Task details >> Beneath this instruction is a block of data; output from it exactly the lines that run from the one containing "white gift: 0 -> 1" through the one containing "red pot: 3 -> 0", inclusive.

(Items from a dataset)
* * * * * * * * *

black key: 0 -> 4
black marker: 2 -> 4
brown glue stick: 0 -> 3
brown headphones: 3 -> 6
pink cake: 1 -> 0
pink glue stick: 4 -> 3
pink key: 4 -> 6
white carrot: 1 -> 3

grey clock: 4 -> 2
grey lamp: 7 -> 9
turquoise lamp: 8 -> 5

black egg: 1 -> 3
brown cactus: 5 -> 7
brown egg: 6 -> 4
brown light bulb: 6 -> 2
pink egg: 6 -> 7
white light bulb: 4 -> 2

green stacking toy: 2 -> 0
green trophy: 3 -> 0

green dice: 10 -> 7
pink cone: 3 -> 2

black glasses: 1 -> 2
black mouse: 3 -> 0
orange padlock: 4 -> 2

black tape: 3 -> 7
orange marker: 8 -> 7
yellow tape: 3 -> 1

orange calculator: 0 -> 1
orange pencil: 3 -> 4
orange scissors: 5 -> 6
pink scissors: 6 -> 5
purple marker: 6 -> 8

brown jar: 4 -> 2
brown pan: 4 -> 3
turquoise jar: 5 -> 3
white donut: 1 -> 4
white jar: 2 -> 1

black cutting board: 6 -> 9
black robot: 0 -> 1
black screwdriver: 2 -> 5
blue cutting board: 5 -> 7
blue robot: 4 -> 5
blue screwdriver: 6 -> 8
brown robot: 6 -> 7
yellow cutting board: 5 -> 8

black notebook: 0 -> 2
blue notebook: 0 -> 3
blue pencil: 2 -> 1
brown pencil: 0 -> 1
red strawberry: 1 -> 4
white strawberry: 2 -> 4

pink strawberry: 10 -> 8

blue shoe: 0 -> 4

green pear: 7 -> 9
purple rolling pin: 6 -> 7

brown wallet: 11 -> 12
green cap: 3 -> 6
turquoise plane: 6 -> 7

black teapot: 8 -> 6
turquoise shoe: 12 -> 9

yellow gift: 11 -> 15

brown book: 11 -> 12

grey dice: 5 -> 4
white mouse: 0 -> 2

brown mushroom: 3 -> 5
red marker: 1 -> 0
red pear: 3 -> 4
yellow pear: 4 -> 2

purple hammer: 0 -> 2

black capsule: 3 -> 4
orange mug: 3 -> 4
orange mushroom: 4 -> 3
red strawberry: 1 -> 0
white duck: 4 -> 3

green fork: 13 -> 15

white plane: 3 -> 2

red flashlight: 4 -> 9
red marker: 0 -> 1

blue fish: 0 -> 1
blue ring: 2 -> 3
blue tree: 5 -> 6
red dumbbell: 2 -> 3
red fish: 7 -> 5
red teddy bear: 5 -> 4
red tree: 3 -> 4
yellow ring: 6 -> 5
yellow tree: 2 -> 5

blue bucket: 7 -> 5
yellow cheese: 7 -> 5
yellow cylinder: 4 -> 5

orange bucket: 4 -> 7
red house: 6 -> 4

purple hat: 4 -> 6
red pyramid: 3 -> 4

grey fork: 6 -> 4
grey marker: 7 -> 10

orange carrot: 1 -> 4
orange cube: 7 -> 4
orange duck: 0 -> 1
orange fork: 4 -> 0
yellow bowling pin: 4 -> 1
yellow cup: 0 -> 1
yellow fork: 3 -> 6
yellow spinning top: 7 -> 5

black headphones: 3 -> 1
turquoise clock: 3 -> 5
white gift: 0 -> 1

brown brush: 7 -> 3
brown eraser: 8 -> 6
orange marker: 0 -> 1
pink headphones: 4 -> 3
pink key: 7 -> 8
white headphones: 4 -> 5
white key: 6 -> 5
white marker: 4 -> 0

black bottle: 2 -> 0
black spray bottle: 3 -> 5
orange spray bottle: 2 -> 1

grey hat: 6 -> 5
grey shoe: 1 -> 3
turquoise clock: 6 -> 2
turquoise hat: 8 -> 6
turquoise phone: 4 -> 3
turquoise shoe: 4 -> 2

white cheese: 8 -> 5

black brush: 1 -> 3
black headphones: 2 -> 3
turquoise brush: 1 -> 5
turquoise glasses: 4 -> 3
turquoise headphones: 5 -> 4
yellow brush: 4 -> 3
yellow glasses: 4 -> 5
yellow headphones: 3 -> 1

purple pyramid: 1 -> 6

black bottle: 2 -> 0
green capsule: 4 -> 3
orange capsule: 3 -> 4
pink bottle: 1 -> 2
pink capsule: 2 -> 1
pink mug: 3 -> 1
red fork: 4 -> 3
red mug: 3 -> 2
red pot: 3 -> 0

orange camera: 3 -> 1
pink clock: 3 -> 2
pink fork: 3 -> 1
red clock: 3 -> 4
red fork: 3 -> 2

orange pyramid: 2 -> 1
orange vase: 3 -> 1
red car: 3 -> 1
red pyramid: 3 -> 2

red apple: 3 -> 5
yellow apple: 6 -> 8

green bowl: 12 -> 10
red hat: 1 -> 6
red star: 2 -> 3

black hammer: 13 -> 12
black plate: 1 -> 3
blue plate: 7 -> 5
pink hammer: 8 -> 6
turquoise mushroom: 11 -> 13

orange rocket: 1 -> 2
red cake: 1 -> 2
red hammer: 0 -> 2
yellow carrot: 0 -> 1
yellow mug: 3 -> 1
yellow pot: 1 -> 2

* * * * * * * * *

Expected answer >>
white gift: 0 -> 1

brown brush: 7 -> 3
brown eraser: 8 -> 6
orange marker: 0 -> 1
pink headphones: 4 -> 3
pink key: 7 -> 8
white headphones: 4 -> 5
white key: 6 -> 5
white marker: 4 -> 0

black bottle: 2 -> 0
black spray bottle: 3 -> 5
orange spray bottle: 2 -> 1

grey hat: 6 -> 5
grey shoe: 1 -> 3
turquoise clock: 6 -> 2
turquoise hat: 8 -> 6
turquoise phone: 4 -> 3
turquoise shoe: 4 -> 2

white cheese: 8 -> 5

black brush: 1 -> 3
black headphones: 2 -> 3
turquoise brush: 1 -> 5
turquoise glasses: 4 -> 3
turquoise headphones: 5 -> 4
yellow brush: 4 -> 3
yellow glasses: 4 -> 5
yellow headphones: 3 -> 1

purple pyramid: 1 -> 6

black bottle: 2 -> 0
green capsule: 4 -> 3
orange capsule: 3 -> 4
pink bottle: 1 -> 2
pink capsule: 2 -> 1
pink mug: 3 -> 1
red fork: 4 -> 3
red mug: 3 -> 2
red pot: 3 -> 0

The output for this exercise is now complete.